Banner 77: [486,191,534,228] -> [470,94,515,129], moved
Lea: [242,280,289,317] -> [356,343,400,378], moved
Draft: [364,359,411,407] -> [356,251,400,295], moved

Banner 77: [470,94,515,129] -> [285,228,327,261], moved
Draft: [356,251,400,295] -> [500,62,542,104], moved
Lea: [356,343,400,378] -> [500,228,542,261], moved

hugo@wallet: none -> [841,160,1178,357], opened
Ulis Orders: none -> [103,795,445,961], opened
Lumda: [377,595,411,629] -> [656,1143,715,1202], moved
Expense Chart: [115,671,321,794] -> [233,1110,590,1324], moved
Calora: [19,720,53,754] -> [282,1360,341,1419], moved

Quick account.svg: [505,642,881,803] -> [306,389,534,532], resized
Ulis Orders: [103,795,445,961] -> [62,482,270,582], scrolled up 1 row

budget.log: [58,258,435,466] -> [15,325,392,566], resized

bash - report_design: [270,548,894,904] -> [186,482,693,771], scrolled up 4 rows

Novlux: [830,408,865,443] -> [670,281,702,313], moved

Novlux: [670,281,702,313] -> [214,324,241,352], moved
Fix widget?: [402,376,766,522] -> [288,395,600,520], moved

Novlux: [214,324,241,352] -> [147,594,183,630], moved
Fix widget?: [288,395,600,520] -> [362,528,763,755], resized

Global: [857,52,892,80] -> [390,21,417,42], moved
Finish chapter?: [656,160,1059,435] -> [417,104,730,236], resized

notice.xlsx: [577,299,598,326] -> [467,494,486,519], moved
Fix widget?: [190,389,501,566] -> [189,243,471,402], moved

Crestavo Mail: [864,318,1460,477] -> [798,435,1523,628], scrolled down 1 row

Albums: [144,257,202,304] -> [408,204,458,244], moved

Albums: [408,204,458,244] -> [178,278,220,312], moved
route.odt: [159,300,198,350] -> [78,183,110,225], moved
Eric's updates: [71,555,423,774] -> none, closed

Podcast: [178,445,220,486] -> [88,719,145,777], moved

_ _ _ _

# Activity
Your task is to repeat the records exactly. Begin at their first line and stop after the line containing "Fix widget?: [190,389,501,566]".

# Completed exercise
Banner 77: [486,191,534,228] -> [470,94,515,129], moved
Lea: [242,280,289,317] -> [356,343,400,378], moved
Draft: [364,359,411,407] -> [356,251,400,295], moved

Banner 77: [470,94,515,129] -> [285,228,327,261], moved
Draft: [356,251,400,295] -> [500,62,542,104], moved
Lea: [356,343,400,378] -> [500,228,542,261], moved

hugo@wallet: none -> [841,160,1178,357], opened
Ulis Orders: none -> [103,795,445,961], opened
Lumda: [377,595,411,629] -> [656,1143,715,1202], moved
Expense Chart: [115,671,321,794] -> [233,1110,590,1324], moved
Calora: [19,720,53,754] -> [282,1360,341,1419], moved

Quick account.svg: [505,642,881,803] -> [306,389,534,532], resized
Ulis Orders: [103,795,445,961] -> [62,482,270,582], scrolled up 1 row

budget.log: [58,258,435,466] -> [15,325,392,566], resized

bash - report_design: [270,548,894,904] -> [186,482,693,771], scrolled up 4 rows

Novlux: [830,408,865,443] -> [670,281,702,313], moved

Novlux: [670,281,702,313] -> [214,324,241,352], moved
Fix widget?: [402,376,766,522] -> [288,395,600,520], moved

Novlux: [214,324,241,352] -> [147,594,183,630], moved
Fix widget?: [288,395,600,520] -> [362,528,763,755], resized

Global: [857,52,892,80] -> [390,21,417,42], moved
Finish chapter?: [656,160,1059,435] -> [417,104,730,236], resized

notice.xlsx: [577,299,598,326] -> [467,494,486,519], moved
Fix widget?: [190,389,501,566] -> [189,243,471,402], moved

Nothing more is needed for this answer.